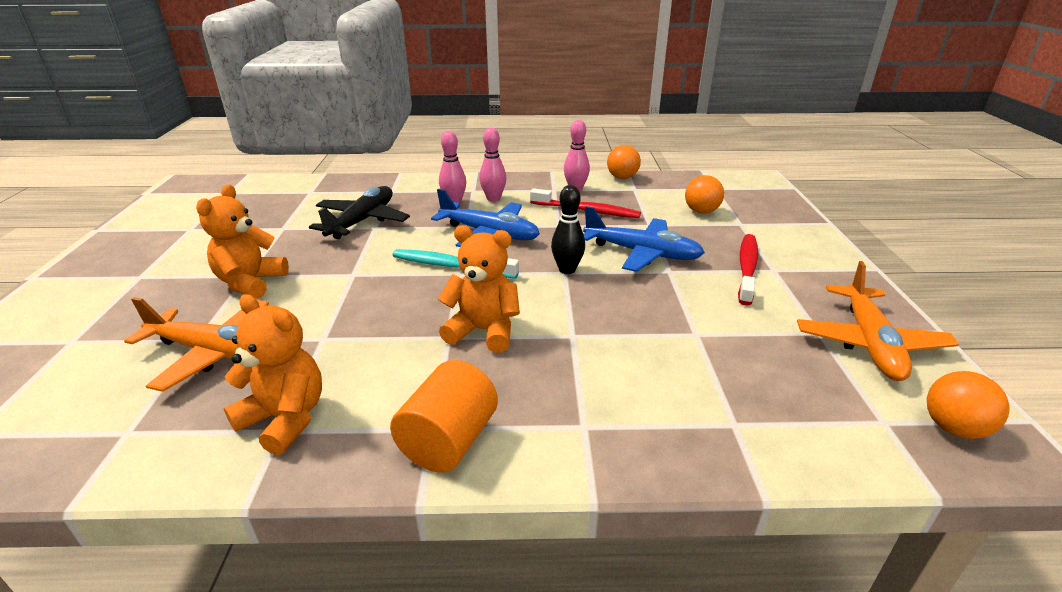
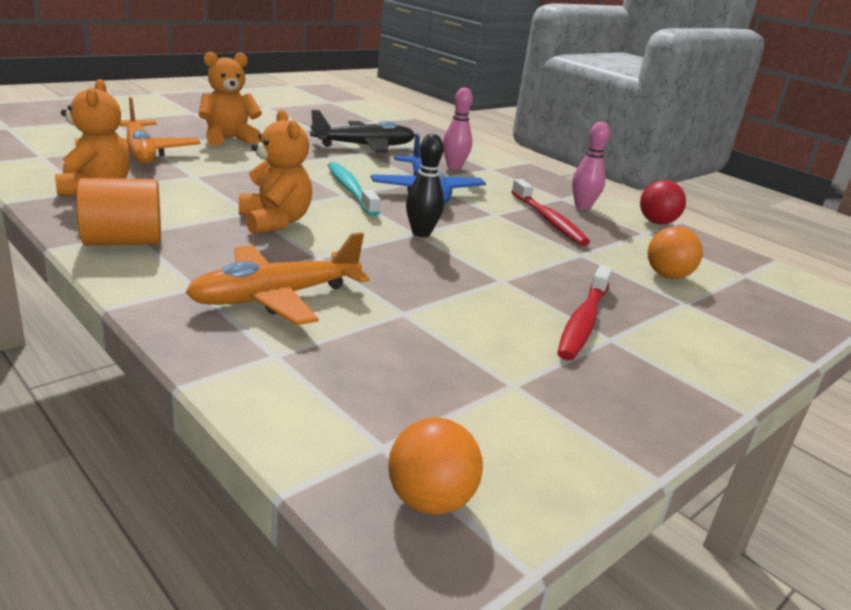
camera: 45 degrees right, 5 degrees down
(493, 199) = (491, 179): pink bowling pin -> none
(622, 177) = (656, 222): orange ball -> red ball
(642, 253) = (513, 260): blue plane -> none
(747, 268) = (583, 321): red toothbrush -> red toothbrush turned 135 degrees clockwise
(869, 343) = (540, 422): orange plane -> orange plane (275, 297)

---

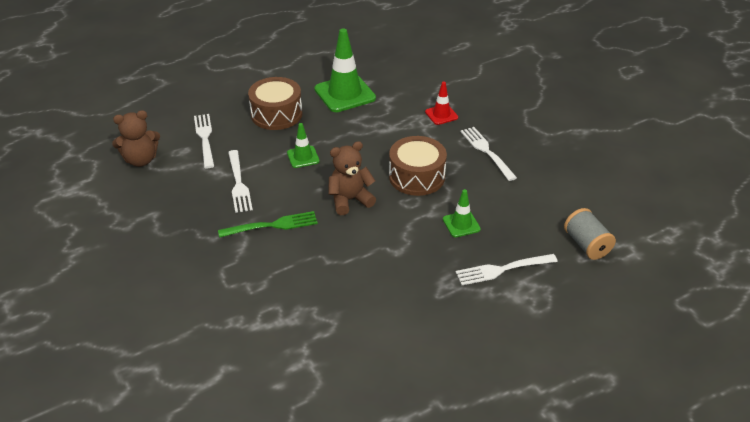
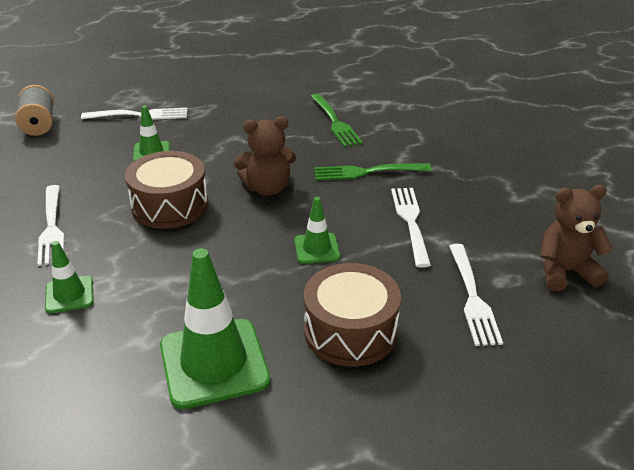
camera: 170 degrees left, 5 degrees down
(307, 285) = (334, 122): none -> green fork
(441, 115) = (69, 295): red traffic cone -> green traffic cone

...

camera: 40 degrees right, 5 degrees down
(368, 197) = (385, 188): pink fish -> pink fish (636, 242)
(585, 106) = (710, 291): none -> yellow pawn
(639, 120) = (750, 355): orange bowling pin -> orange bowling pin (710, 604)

● **What is required**: From the material above, set down exactly the lines starting at the one with "camera: 45 degrees right, 5 degrees down" and ending at the one with "(869, 343) = (540, 422): orange", end lines included.

● **Output for this task**:
camera: 45 degrees right, 5 degrees down
(493, 199) = (491, 179): pink bowling pin -> none
(622, 177) = (656, 222): orange ball -> red ball
(642, 253) = (513, 260): blue plane -> none
(747, 268) = (583, 321): red toothbrush -> red toothbrush turned 135 degrees clockwise
(869, 343) = (540, 422): orange plane -> orange plane (275, 297)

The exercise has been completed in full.